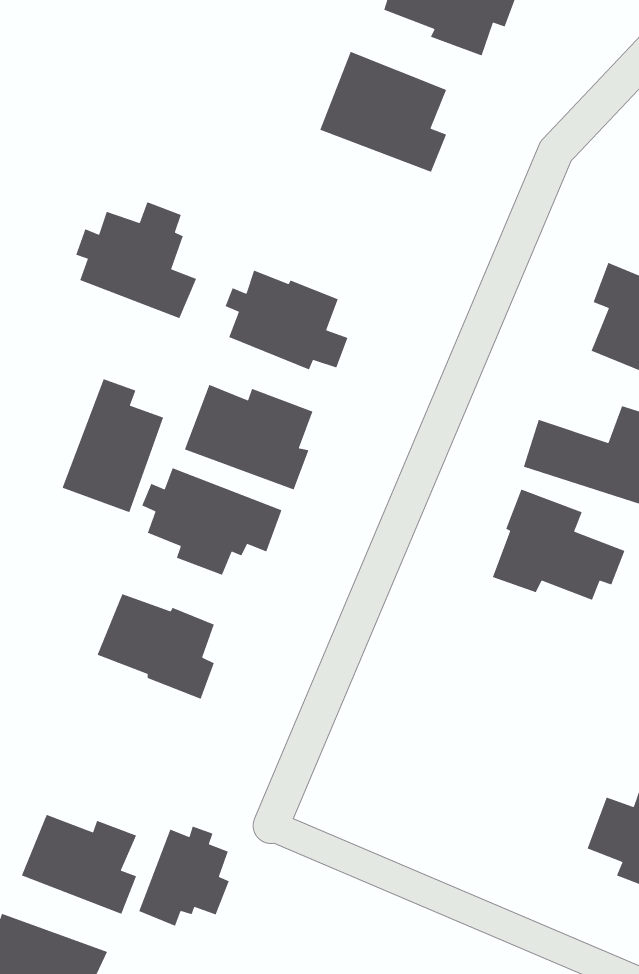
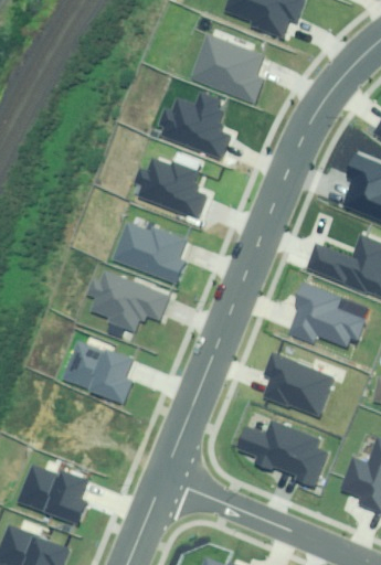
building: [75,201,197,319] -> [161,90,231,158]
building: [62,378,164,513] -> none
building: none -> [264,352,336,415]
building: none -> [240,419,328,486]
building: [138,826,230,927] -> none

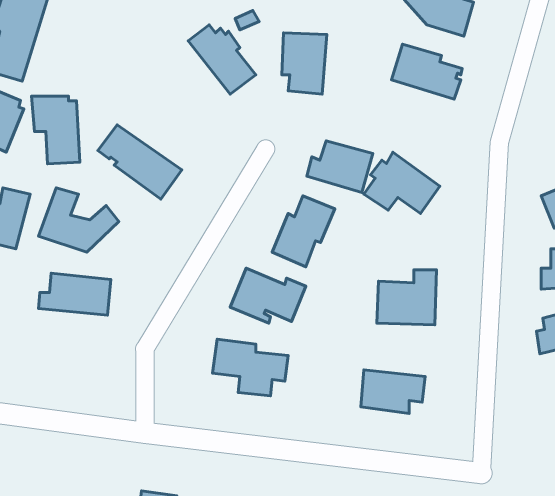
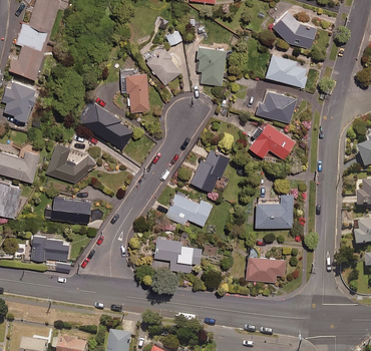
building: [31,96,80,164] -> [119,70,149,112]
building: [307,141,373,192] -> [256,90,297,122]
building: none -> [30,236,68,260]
════════
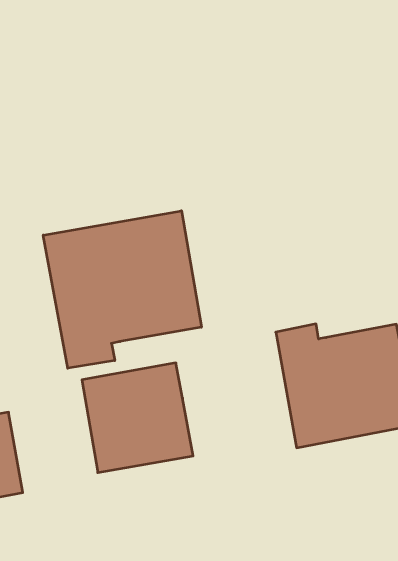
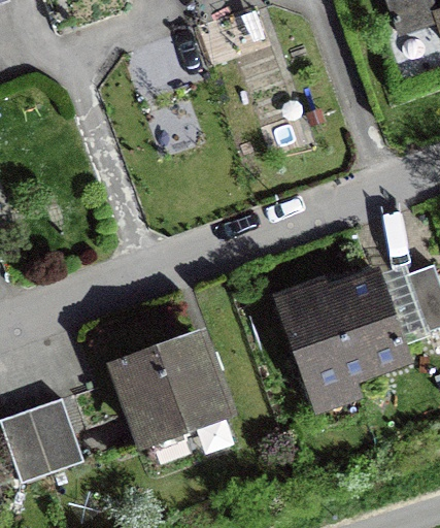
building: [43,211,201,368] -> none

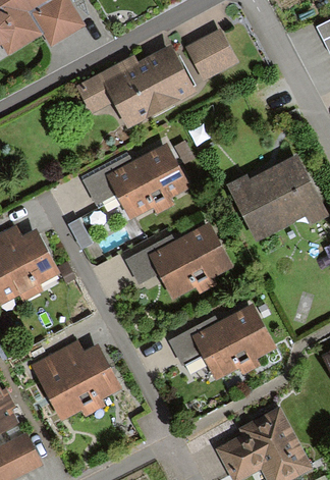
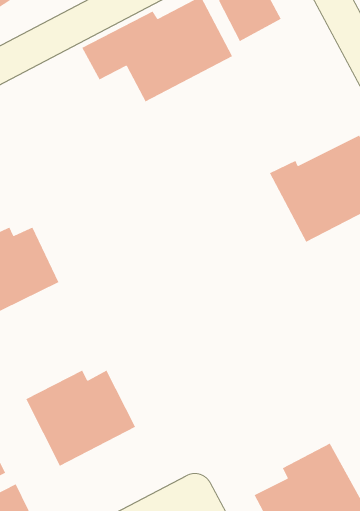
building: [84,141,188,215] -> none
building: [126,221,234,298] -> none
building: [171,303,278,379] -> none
════════
Problem requirements ::
Here the job is to set down exactly the lines of the material above that fall between the one with "building: [31,96,80,164] -> [119,70,149,112]" and the one with "building: none -> [30,236,68,260]", inclusive, and nothing beyond them.

Output of the task ::
building: [31,96,80,164] -> [119,70,149,112]
building: [307,141,373,192] -> [256,90,297,122]
building: none -> [30,236,68,260]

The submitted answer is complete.